(Spatial object tracking data)
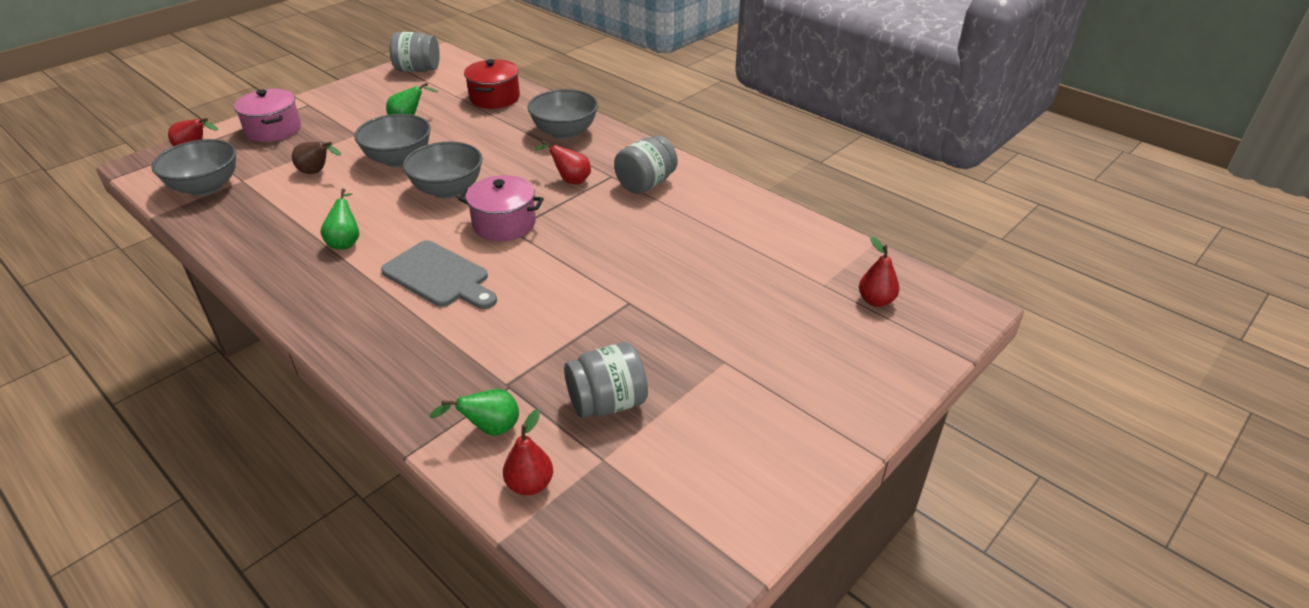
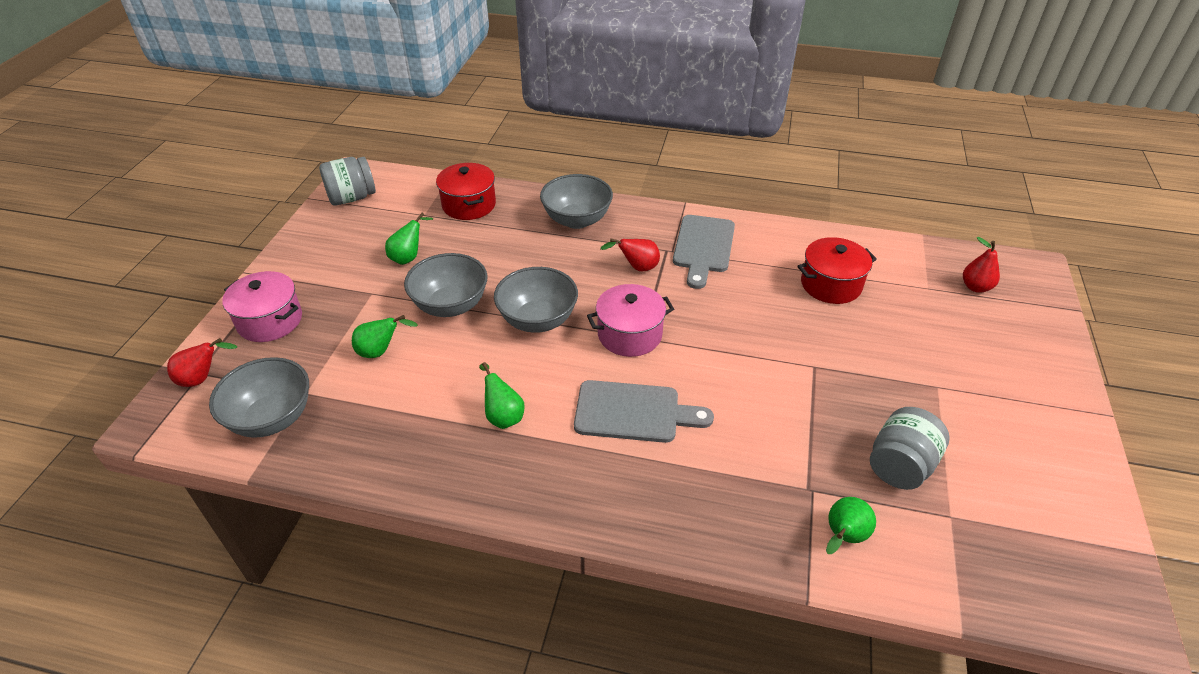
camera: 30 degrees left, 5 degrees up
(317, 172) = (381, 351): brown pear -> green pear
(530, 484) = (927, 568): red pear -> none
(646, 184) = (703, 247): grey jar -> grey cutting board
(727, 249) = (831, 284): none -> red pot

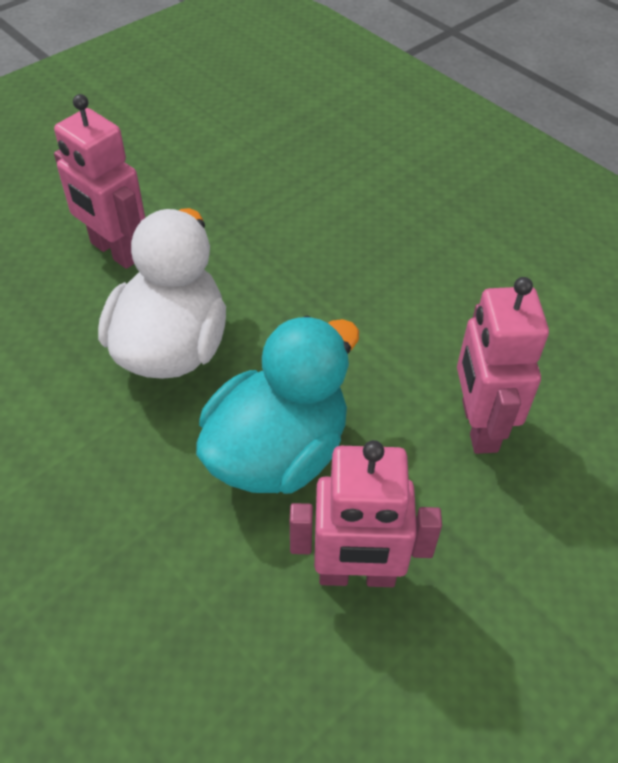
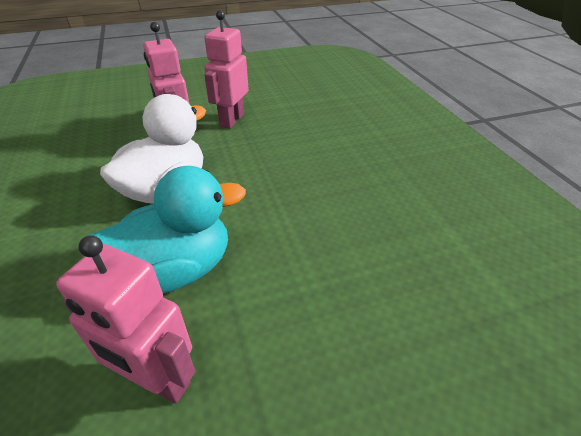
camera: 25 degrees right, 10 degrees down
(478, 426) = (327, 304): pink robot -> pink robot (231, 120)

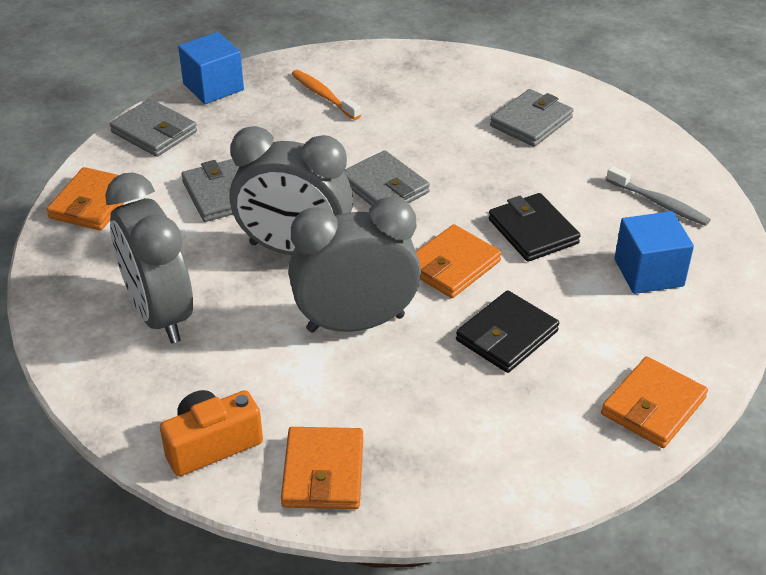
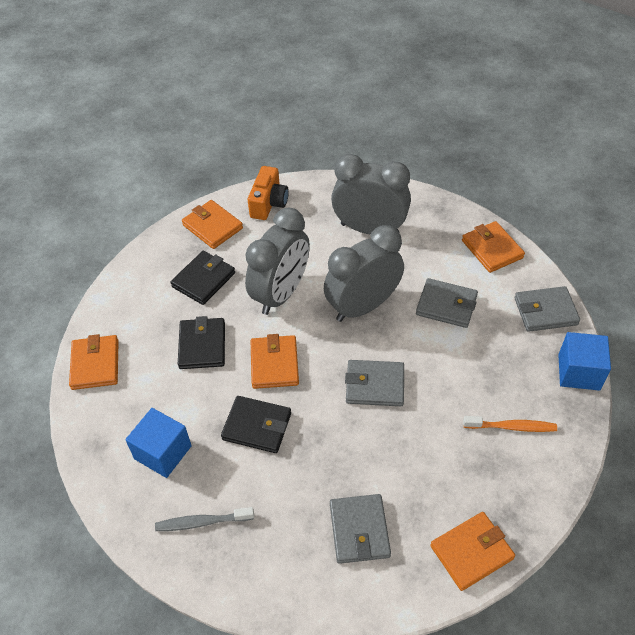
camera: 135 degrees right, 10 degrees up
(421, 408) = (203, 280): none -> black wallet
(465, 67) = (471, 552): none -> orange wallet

Problem requirements
Print, word for word, every entry shown above; the pictures stay out.

Your solution
camera: 30 degrees left, 5 degrees up
(317, 172) = (381, 351): brown pear -> green pear
(530, 484) = (927, 568): red pear -> none
(646, 184) = (703, 247): grey jar -> grey cutting board
(727, 249) = (831, 284): none -> red pot

camera: 25 degrees right, 10 degrees down
(478, 426) = (327, 304): pink robot -> pink robot (231, 120)

camera: 135 degrees right, 10 degrees up
(421, 408) = (203, 280): none -> black wallet
(465, 67) = (471, 552): none -> orange wallet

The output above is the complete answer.